## What you are asked to do
Given the listing below, write out exactly the lines starting with the line that has "none -> pink plate A10 level 1" and going on through the line that has "none -> orange tile B11 level 1", both kept.

## Source material

________

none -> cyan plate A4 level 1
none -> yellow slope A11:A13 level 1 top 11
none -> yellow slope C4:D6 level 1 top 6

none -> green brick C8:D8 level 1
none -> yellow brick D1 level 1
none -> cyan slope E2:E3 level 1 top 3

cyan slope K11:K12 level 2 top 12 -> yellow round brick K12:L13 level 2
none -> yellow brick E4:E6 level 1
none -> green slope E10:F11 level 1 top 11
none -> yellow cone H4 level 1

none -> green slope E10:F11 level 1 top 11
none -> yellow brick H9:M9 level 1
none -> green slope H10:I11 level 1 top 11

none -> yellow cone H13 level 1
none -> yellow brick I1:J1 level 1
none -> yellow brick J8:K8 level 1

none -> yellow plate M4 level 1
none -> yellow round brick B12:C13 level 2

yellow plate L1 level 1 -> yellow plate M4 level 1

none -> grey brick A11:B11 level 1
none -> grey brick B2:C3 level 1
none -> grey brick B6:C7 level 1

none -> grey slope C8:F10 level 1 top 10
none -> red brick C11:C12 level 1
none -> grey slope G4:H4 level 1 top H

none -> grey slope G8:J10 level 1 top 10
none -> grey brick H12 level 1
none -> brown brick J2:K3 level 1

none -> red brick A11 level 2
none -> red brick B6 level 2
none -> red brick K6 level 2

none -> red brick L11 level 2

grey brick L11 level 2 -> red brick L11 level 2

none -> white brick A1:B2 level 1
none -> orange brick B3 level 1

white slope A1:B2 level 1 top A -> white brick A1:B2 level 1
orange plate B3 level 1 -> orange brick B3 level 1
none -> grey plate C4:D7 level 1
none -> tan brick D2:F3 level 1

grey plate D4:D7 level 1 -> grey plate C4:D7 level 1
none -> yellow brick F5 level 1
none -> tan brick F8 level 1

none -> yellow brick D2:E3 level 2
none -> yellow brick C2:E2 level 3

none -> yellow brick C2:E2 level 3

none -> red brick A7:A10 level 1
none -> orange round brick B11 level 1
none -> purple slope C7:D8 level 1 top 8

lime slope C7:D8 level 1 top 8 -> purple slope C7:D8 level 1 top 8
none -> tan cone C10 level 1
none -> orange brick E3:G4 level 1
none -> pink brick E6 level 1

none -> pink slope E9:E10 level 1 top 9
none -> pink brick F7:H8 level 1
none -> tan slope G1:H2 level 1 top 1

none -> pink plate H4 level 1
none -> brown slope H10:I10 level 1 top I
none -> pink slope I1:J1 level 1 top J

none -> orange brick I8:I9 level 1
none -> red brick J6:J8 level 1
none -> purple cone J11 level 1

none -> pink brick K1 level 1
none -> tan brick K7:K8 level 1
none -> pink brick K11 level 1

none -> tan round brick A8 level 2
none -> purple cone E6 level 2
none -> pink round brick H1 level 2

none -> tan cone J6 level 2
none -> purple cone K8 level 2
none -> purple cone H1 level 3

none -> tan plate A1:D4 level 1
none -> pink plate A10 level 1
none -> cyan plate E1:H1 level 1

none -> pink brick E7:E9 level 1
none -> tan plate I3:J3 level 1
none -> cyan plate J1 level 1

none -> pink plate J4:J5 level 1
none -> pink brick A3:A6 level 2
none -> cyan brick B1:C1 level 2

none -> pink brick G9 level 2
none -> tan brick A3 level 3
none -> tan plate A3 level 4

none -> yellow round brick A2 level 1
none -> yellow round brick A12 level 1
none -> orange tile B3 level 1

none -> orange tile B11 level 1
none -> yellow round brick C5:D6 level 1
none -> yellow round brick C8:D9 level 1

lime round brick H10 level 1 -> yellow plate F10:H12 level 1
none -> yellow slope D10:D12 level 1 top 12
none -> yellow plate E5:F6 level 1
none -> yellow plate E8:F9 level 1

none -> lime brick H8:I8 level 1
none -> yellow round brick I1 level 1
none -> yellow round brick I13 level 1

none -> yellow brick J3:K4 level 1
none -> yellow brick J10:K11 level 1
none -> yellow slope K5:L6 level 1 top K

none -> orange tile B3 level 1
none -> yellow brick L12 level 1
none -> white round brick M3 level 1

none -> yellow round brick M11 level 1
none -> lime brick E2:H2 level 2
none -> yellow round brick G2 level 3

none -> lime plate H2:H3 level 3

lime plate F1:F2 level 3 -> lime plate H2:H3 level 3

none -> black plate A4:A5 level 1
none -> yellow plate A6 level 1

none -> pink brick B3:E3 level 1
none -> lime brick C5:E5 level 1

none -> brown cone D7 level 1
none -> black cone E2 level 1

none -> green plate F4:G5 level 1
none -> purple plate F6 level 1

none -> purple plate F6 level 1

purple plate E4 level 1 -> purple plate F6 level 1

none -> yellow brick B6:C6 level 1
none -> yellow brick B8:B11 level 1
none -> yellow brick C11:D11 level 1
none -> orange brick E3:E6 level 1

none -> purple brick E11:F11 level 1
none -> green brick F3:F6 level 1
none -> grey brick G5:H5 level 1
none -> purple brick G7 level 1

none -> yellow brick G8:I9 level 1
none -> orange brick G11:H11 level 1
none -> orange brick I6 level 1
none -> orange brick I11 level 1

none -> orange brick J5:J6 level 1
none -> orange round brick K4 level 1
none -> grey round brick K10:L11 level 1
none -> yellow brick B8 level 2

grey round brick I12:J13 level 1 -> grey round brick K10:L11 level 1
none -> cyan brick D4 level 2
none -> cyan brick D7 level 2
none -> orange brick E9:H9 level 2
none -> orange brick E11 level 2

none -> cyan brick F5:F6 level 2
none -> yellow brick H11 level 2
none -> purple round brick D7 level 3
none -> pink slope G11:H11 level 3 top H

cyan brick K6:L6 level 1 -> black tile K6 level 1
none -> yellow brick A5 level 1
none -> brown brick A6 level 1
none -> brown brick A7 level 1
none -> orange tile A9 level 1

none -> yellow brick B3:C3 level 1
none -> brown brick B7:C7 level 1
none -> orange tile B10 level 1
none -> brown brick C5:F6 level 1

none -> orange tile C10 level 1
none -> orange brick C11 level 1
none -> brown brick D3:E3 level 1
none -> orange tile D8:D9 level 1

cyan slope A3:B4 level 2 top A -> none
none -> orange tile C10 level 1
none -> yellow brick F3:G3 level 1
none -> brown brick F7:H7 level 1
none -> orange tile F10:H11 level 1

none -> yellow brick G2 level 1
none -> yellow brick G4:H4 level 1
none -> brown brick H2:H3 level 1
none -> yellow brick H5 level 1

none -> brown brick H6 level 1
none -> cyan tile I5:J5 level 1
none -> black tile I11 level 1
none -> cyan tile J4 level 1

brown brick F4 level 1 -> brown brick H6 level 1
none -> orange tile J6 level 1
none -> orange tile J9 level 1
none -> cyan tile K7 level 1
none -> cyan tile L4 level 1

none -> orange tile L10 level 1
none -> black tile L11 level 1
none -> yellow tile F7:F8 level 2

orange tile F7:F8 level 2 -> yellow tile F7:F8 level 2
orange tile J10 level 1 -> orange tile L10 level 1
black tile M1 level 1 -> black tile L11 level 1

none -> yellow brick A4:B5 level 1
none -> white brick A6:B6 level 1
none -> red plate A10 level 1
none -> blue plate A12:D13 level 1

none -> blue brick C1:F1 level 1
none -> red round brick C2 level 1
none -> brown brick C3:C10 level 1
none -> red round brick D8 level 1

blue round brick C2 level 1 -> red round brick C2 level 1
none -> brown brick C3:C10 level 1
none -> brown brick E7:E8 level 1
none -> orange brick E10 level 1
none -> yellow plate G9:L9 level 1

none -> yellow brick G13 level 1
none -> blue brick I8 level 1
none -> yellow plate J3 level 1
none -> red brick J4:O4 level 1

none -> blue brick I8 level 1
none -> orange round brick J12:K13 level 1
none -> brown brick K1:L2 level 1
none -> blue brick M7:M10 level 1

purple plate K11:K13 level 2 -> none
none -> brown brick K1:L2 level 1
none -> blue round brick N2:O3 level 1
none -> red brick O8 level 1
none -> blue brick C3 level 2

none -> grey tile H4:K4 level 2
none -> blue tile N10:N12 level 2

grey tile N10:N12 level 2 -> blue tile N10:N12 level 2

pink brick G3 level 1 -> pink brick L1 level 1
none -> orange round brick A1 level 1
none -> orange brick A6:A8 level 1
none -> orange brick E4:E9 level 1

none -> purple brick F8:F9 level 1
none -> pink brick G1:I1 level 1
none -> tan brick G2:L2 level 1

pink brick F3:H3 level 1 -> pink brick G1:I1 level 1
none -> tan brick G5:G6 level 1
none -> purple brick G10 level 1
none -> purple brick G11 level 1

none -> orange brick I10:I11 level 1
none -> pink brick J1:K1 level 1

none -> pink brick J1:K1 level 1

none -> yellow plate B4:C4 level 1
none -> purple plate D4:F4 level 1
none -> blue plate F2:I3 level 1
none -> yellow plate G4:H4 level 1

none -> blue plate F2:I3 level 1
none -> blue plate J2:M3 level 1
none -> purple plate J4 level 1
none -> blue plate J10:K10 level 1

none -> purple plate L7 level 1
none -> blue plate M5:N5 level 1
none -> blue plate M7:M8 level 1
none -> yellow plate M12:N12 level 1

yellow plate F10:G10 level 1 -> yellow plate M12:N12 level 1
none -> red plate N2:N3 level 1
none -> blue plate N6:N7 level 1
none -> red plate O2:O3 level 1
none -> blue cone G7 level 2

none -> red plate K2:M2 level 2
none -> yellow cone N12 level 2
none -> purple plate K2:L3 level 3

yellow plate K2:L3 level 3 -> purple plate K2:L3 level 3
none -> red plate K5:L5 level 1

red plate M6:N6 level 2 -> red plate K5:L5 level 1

________

## Solution
none -> pink plate A10 level 1
none -> cyan plate E1:H1 level 1

none -> pink brick E7:E9 level 1
none -> tan plate I3:J3 level 1
none -> cyan plate J1 level 1

none -> pink plate J4:J5 level 1
none -> pink brick A3:A6 level 2
none -> cyan brick B1:C1 level 2

none -> pink brick G9 level 2
none -> tan brick A3 level 3
none -> tan plate A3 level 4

none -> yellow round brick A2 level 1
none -> yellow round brick A12 level 1
none -> orange tile B3 level 1

none -> orange tile B11 level 1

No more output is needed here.